=== THE TASK ===
Quote each line of the records below verbatim, with every character, tab, and symbol unchanged.

=== SUPPLIED MATERIAL ===

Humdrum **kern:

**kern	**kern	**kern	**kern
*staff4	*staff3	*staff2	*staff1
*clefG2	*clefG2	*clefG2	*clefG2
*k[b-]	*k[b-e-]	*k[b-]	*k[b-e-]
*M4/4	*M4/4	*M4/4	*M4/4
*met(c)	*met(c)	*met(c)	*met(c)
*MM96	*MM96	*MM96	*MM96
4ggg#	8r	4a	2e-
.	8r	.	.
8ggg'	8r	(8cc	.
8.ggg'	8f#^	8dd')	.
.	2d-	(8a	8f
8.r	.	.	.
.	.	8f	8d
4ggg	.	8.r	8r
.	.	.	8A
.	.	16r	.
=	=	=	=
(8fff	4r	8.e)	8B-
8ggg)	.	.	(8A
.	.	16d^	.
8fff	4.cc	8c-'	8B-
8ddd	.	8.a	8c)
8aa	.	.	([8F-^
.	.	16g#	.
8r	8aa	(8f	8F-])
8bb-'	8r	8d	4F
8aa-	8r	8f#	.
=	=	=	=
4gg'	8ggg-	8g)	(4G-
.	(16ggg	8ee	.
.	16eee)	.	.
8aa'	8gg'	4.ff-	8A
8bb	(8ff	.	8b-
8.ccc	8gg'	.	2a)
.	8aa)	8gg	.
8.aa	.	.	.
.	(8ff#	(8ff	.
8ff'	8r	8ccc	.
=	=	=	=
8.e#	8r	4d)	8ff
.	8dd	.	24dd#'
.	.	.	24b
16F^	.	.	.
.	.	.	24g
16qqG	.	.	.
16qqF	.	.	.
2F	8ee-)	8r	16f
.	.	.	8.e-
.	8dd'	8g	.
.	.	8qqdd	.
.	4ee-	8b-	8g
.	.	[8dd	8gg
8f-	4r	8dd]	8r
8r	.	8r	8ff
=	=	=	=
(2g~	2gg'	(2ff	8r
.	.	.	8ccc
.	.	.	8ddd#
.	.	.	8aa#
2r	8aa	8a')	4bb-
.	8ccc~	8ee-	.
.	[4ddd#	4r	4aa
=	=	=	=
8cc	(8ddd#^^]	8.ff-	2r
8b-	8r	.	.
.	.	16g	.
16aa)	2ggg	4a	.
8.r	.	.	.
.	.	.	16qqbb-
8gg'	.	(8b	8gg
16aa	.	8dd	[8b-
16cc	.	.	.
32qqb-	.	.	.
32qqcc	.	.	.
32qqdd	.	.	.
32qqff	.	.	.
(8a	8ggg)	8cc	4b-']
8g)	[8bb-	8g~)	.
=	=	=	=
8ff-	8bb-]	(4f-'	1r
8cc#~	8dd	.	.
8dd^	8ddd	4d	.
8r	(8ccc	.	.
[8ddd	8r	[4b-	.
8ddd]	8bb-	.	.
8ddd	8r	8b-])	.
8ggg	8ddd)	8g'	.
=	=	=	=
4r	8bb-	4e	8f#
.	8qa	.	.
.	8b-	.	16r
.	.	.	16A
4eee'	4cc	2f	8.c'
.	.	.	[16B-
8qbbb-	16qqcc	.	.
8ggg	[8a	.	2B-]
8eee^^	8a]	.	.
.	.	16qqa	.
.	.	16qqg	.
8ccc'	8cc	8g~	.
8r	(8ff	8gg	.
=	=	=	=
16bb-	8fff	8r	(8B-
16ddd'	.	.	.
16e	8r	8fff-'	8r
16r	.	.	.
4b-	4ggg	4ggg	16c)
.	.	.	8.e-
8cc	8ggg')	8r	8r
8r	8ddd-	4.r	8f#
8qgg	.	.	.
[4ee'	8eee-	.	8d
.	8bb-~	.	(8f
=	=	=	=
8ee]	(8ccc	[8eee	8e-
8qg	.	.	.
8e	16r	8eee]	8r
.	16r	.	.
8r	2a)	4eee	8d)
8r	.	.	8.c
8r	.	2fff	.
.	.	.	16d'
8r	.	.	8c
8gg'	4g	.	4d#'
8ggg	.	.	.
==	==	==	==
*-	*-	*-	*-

=== RESULT OF THIS TASK ===
Humdrum **kern:

**kern	**kern	**kern	**kern
*staff4	*staff3	*staff2	*staff1
*clefG2	*clefG2	*clefG2	*clefG2
*k[b-]	*k[b-e-]	*k[b-]	*k[b-e-]
*M4/4	*M4/4	*M4/4	*M4/4
*met(c)	*met(c)	*met(c)	*met(c)
*MM96	*MM96	*MM96	*MM96
4ggg#	8r	4a	2e-
.	8r	.	.
8ggg'	8r	(8cc	.
8.ggg'	8f#^	8dd')	.
.	2d-	(8a	8f
8.r	.	.	.
.	.	8f	8d
4ggg	.	8.r	8r
.	.	.	8A
.	.	16r	.
=	=	=	=
(8fff	4r	8.e)	8B-
8ggg)	.	.	(8A
.	.	16d^	.
8fff	4.cc	8c-'	8B-
8ddd	.	8.a	8c)
8aa	.	.	([8F-^
.	.	16g#	.
8r	8aa	(8f	8F-])
8bb-'	8r	8d	4F
8aa-	8r	8f#	.
=	=	=	=
4gg'	8ggg-	8g)	(4G-
.	(16ggg	8ee	.
.	16eee)	.	.
8aa'	8gg'	4.ff-	8A
8bb	(8ff	.	8b-
8.ccc	8gg'	.	2a)
.	8aa)	8gg	.
8.aa	.	.	.
.	(8ff#	(8ff	.
8ff'	8r	8ccc	.
=	=	=	=
8.e#	8r	4d)	8ff
.	8dd	.	24dd#'
.	.	.	24b
16F^	.	.	.
.	.	.	24g
16qqG	.	.	.
16qqF	.	.	.
2F	8ee-)	8r	16f
.	.	.	8.e-
.	8dd'	8g	.
.	.	8qqdd	.
.	4ee-	8b-	8g
.	.	[8dd	8gg
8f-	4r	8dd]	8r
8r	.	8r	8ff
=	=	=	=
(2g~	2gg'	(2ff	8r
.	.	.	8ccc
.	.	.	8ddd#
.	.	.	8aa#
2r	8aa	8a')	4bb-
.	8ccc~	8ee-	.
.	[4ddd#	4r	4aa
=	=	=	=
8cc	(8ddd#^^]	8.ff-	2r
8b-	8r	.	.
.	.	16g	.
16aa)	2ggg	4a	.
8.r	.	.	.
.	.	.	16qqbb-
8gg'	.	(8b	8gg
16aa	.	8dd	[8b-
16cc	.	.	.
32qqb-	.	.	.
32qqcc	.	.	.
32qqdd	.	.	.
32qqff	.	.	.
(8a	8ggg)	8cc	4b-']
8g)	[8bb-	8g~)	.
=	=	=	=
8ff-	8bb-]	(4f-'	1r
8cc#~	8dd	.	.
8dd^	8ddd	4d	.
8r	(8ccc	.	.
[8ddd	8r	[4b-	.
8ddd]	8bb-	.	.
8ddd	8r	8b-])	.
8ggg	8ddd)	8g'	.
=	=	=	=
4r	8bb-	4e	8f#
.	8qa	.	.
.	8b-	.	16r
.	.	.	16A
4eee'	4cc	2f	8.c'
.	.	.	[16B-
8qbbb-	16qqcc	.	.
8ggg	[8a	.	2B-]
8eee^^	8a]	.	.
.	.	16qqa	.
.	.	16qqg	.
8ccc'	8cc	8g~	.
8r	(8ff	8gg	.
=	=	=	=
16bb-	8fff	8r	(8B-
16ddd'	.	.	.
16e	8r	8fff-'	8r
16r	.	.	.
4b-	4ggg	4ggg	16c)
.	.	.	8.e-
8cc	8ggg')	8r	8r
8r	8ddd-	4.r	8f#
8qgg	.	.	.
[4ee'	8eee-	.	8d
.	8bb-~	.	(8f
=	=	=	=
8ee]	(8ccc	[8eee	8e-
8qg	.	.	.
8e	16r	8eee]	8r
.	16r	.	.
8r	2a)	4eee	8d)
8r	.	.	8.c
8r	.	2fff	.
.	.	.	16d'
8r	.	.	8c
8gg'	4g	.	4d#'
8ggg	.	.	.
==	==	==	==
*-	*-	*-	*-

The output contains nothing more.